● **Exercise directions**
Copy verbatim the stretch of records from the line containing "Figure (233, 1956)" through the line containing "Salad (877, 1683)", inclusive.

▼▼▼

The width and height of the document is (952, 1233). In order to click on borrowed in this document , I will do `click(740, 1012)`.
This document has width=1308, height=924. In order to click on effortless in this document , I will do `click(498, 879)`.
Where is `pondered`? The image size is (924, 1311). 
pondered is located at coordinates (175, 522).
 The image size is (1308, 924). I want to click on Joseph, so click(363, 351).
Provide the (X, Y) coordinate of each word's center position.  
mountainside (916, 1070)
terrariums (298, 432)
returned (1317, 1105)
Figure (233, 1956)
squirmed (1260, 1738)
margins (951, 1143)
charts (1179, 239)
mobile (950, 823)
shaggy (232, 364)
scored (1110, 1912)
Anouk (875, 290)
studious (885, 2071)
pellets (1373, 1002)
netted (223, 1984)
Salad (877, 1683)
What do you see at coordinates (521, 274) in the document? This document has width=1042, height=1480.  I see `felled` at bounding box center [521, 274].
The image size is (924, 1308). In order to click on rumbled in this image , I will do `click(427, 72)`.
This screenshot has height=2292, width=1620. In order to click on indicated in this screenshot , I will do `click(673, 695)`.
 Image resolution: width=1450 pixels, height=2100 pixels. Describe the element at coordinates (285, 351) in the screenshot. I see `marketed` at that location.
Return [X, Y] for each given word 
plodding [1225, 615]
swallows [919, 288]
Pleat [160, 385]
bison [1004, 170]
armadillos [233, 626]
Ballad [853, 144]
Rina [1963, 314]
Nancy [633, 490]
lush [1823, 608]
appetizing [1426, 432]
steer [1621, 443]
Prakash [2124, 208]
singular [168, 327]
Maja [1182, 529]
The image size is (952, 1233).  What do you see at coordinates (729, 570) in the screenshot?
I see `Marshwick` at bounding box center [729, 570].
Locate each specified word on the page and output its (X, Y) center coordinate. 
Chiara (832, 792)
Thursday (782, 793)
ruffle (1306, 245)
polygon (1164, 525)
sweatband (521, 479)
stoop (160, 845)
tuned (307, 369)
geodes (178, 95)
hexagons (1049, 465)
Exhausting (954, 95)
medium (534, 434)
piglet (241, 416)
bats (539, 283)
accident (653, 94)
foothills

▲▲▲

● **Complete output**
Figure (233, 1956)
squirmed (1260, 1738)
margins (951, 1143)
charts (1179, 239)
mobile (950, 823)
shaggy (232, 364)
scored (1110, 1912)
Anouk (875, 290)
studious (885, 2071)
pellets (1373, 1002)
netted (223, 1984)
Salad (877, 1683)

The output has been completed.